How many separate lines of the data contain "nakrętka"? Give the count and nothing else.

————————

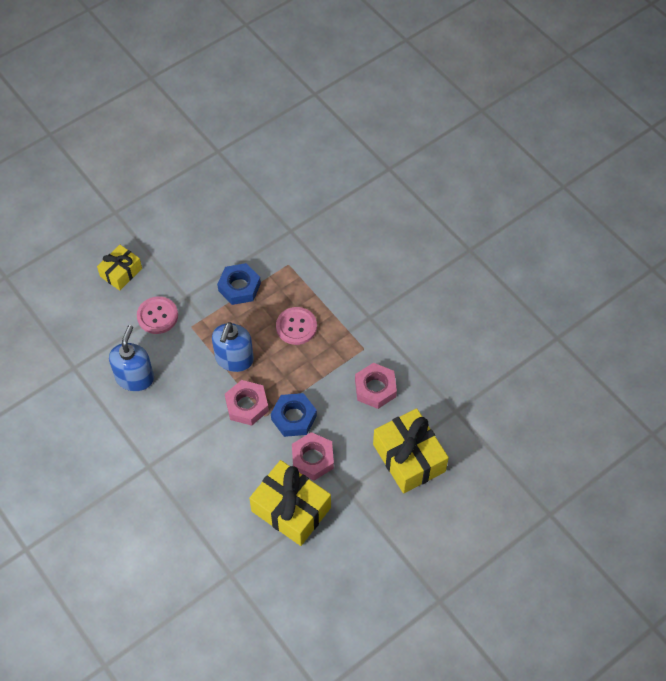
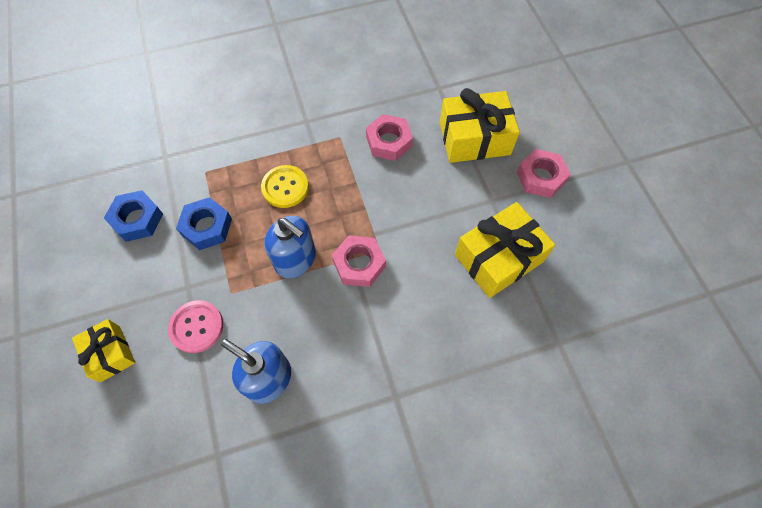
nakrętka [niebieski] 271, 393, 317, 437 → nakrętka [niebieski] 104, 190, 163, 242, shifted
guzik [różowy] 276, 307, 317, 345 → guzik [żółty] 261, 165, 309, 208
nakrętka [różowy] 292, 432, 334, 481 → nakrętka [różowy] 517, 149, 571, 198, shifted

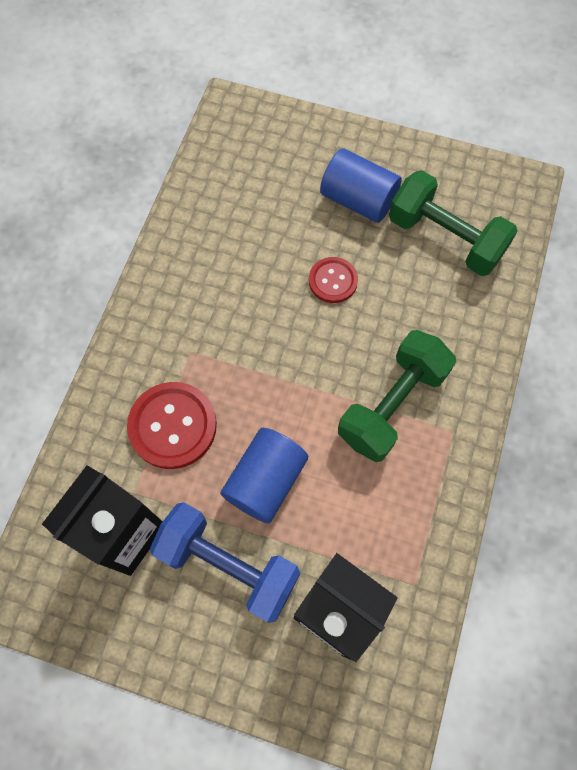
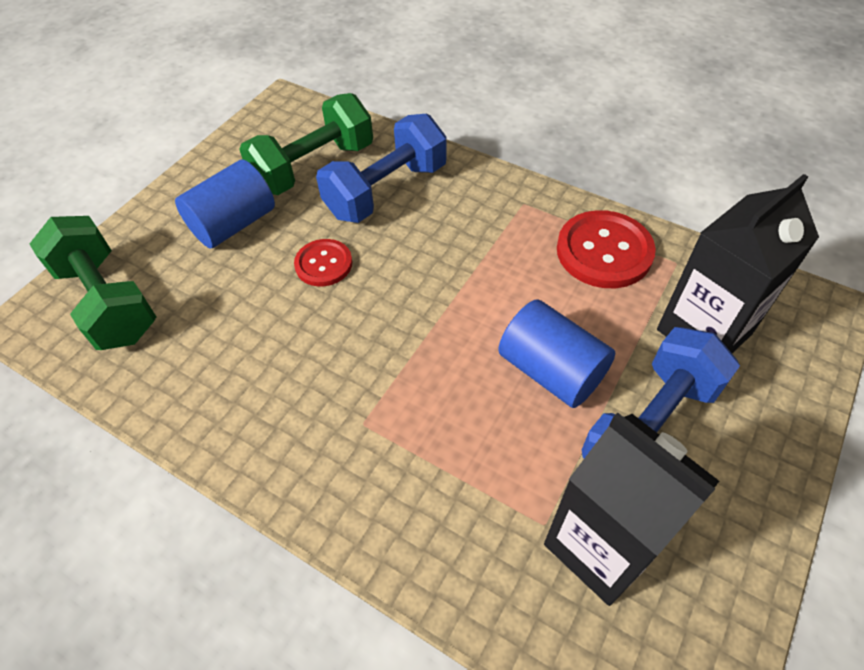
hantel [zielony] 338, 330, 456, 462 → hantel [zielony] 30, 216, 156, 350, shifted
- → hantel [niebieski] 316, 114, 447, 223
guzik [czerwony] 127, 382, 217, 469 → guzik [czerwony] 557, 210, 656, 288, shifted

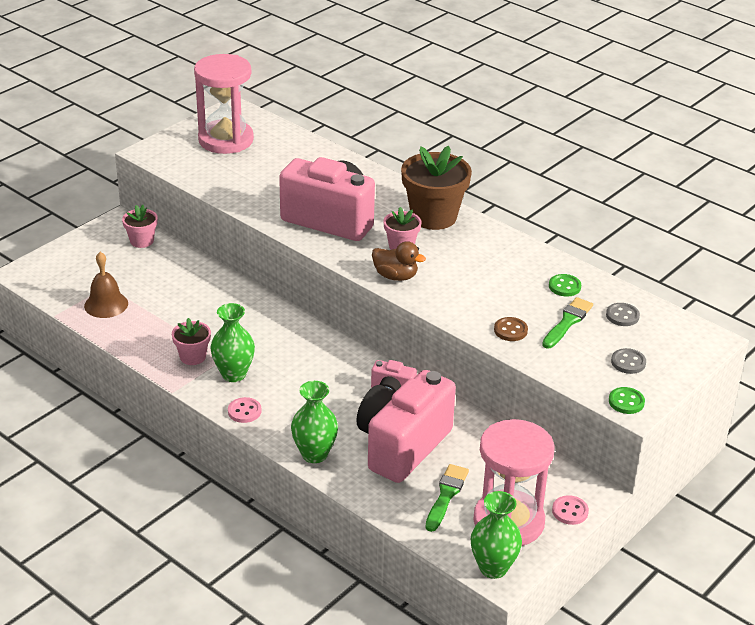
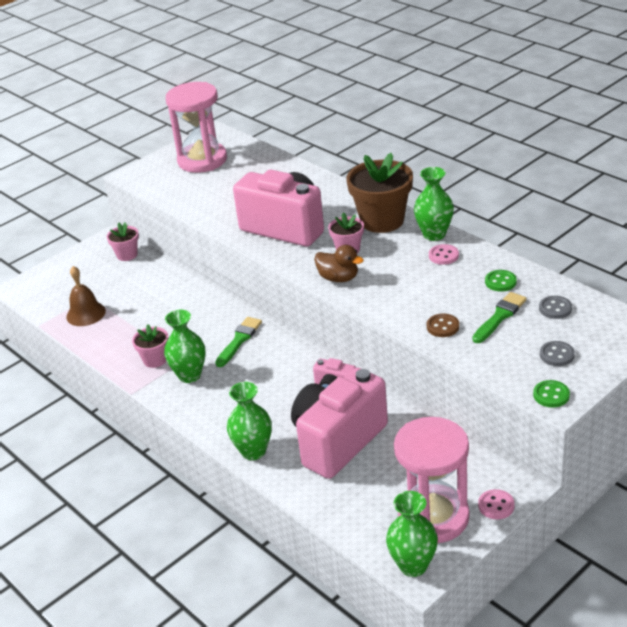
pędzel [zielony] 425, 464, 469, 532 → pędzel [zielony] 215, 317, 262, 367, shifted
- → wazon [zielony] 414, 167, 454, 241
guzik [różowy] 228, 397, 262, 423 → guzik [różowy] 429, 244, 459, 265, shifted

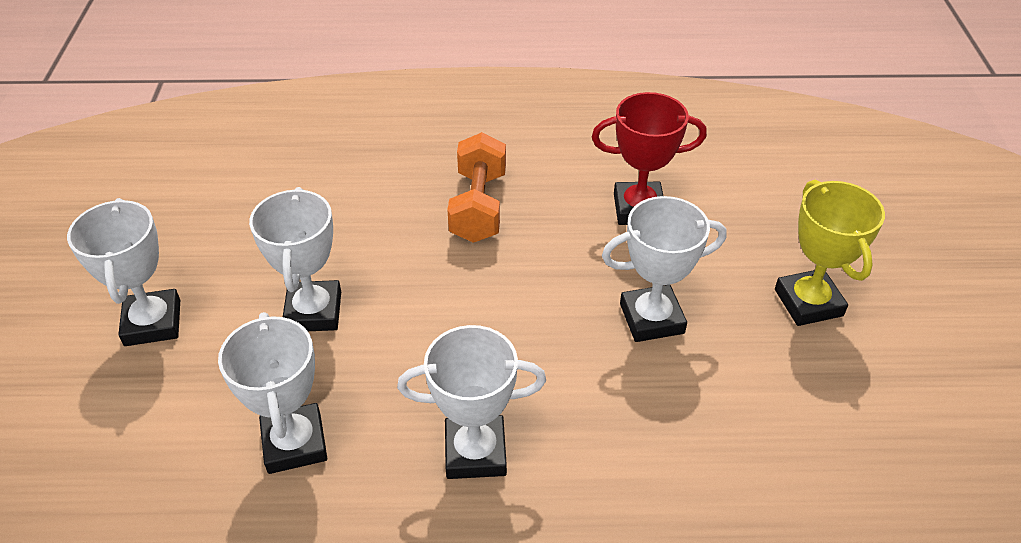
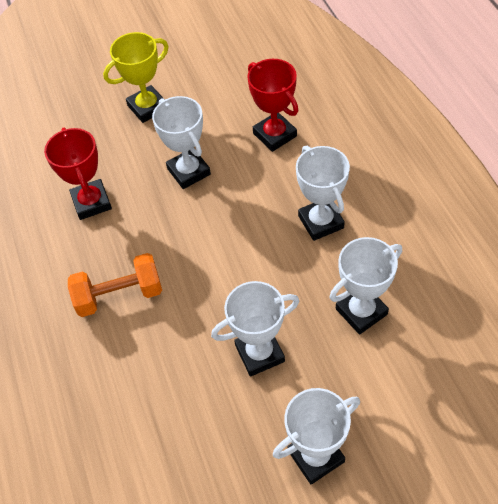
- → puchar [czerwony] 247, 59, 299, 152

————————

Answer area: 2